Content revision data:
- - - -

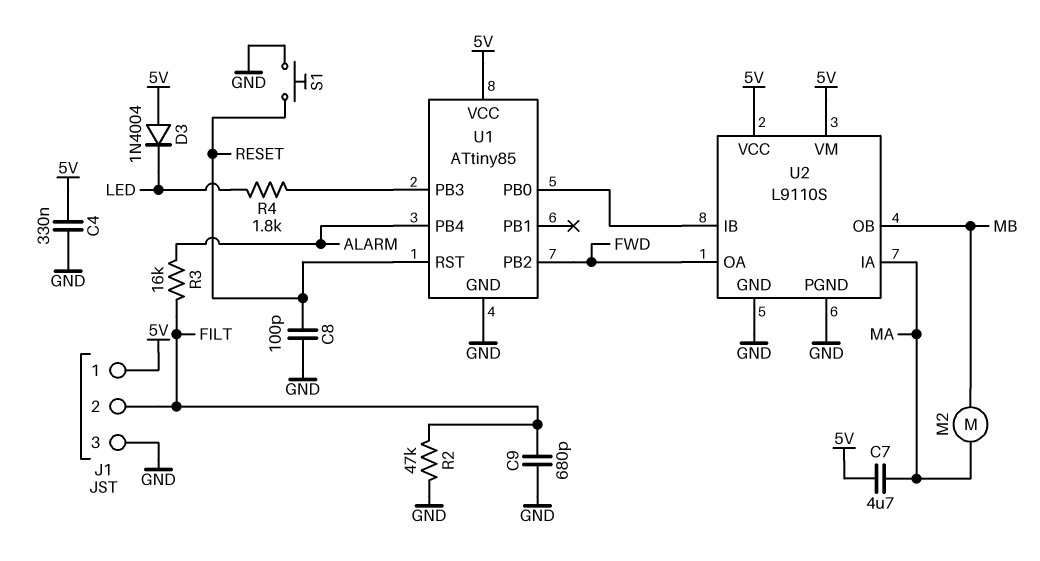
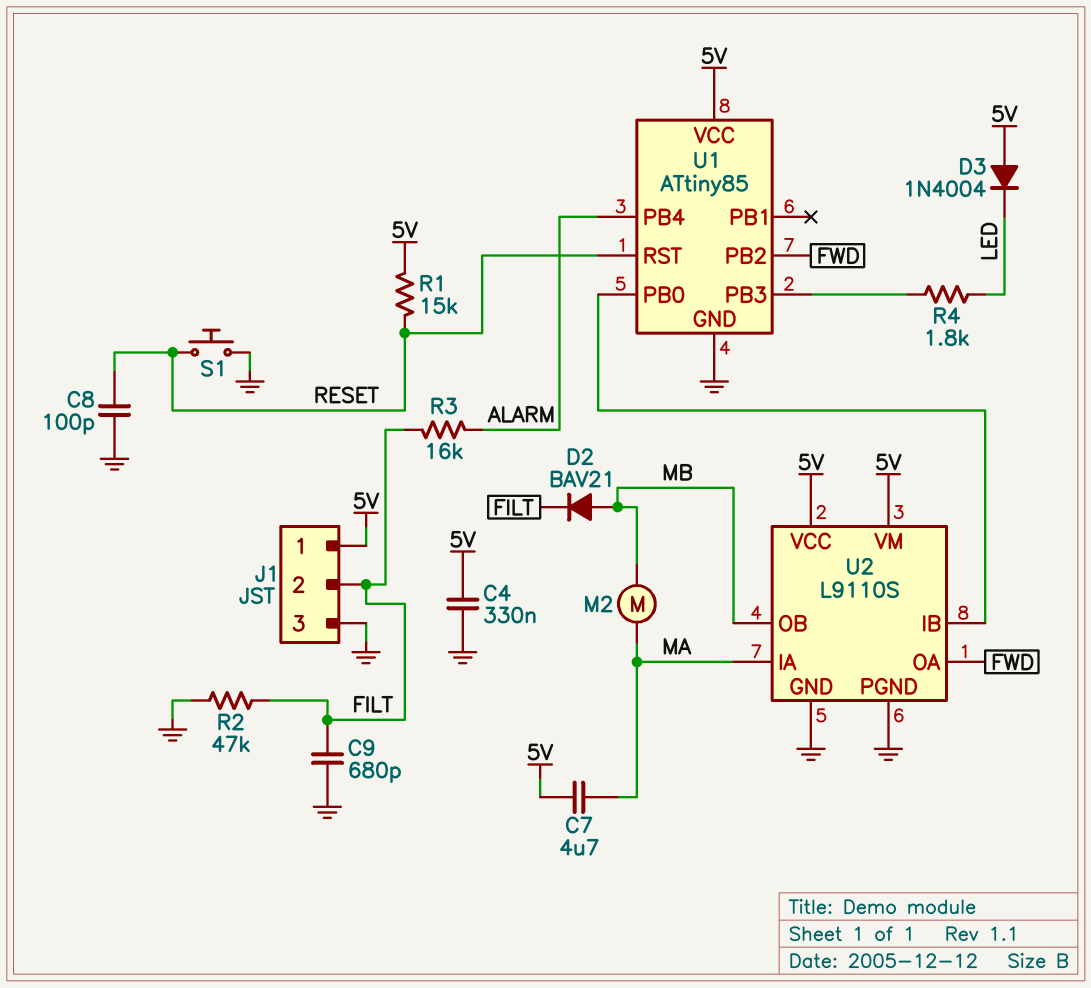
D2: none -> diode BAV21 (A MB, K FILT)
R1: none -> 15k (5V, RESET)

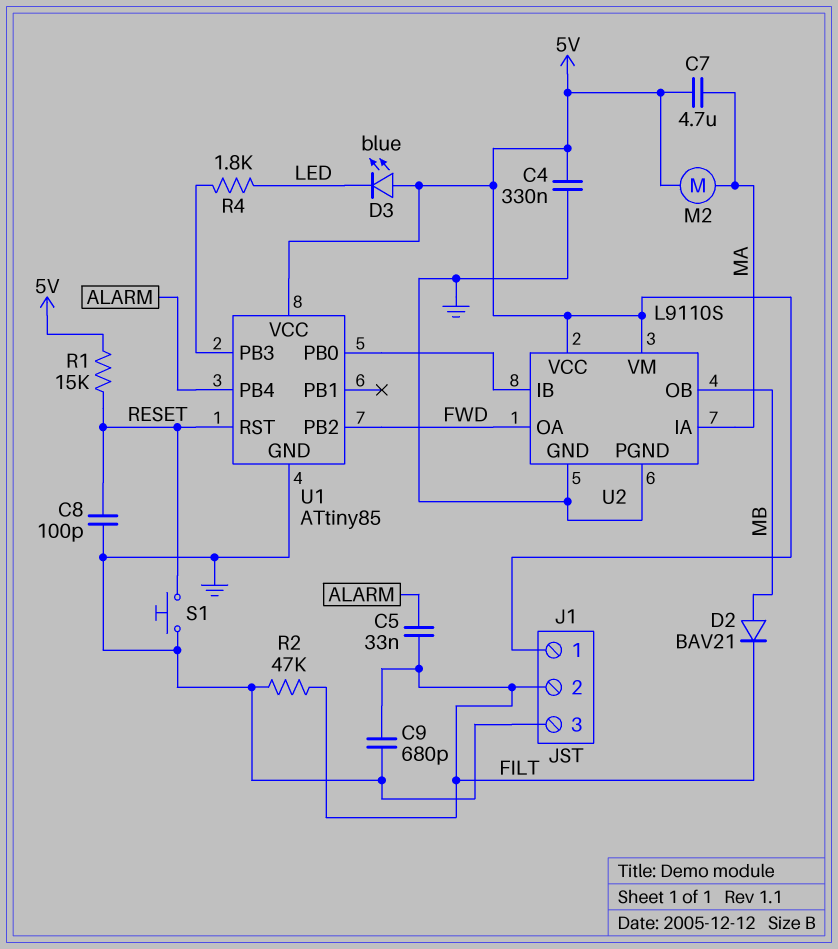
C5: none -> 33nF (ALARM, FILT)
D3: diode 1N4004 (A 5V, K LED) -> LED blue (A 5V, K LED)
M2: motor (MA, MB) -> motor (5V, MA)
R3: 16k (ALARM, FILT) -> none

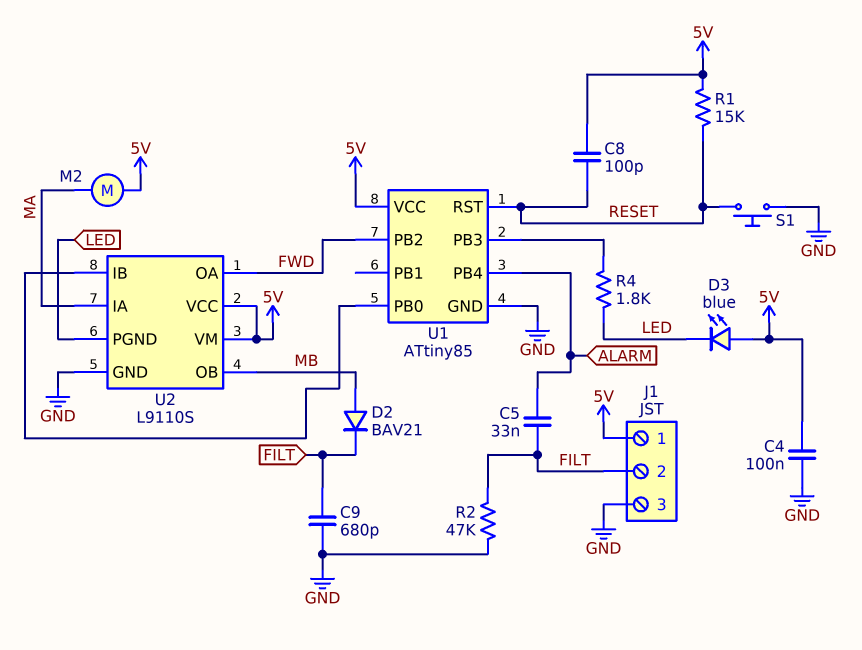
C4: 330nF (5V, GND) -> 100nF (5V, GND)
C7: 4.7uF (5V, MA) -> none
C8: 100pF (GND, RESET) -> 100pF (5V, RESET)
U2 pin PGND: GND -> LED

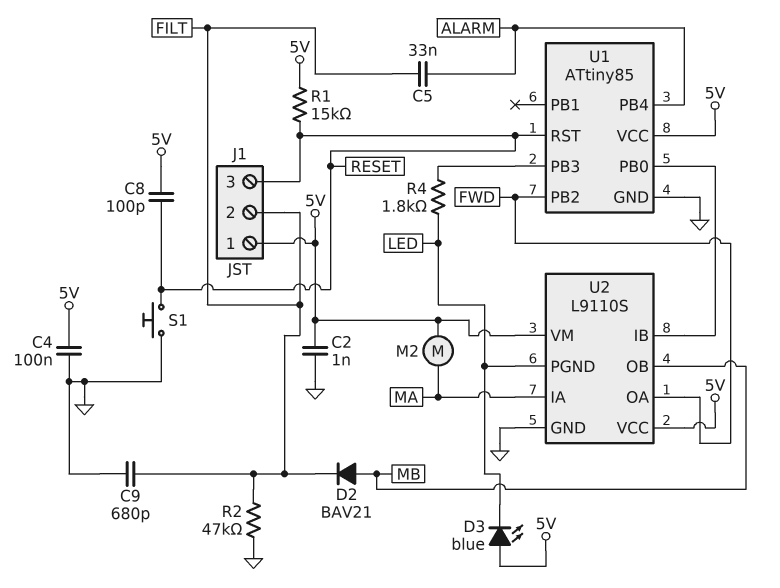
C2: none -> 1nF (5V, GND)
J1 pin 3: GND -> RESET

- - - -

- _What you have to do_:
Word for word, set down the lines from the line with "C5: none -> 33nF (ALARM, FILT)" through the last line of the entries, and nothing else; the pictures stay out.

- _Problem solution_:
C5: none -> 33nF (ALARM, FILT)
D3: diode 1N4004 (A 5V, K LED) -> LED blue (A 5V, K LED)
M2: motor (MA, MB) -> motor (5V, MA)
R3: 16k (ALARM, FILT) -> none

C4: 330nF (5V, GND) -> 100nF (5V, GND)
C7: 4.7uF (5V, MA) -> none
C8: 100pF (GND, RESET) -> 100pF (5V, RESET)
U2 pin PGND: GND -> LED

C2: none -> 1nF (5V, GND)
J1 pin 3: GND -> RESET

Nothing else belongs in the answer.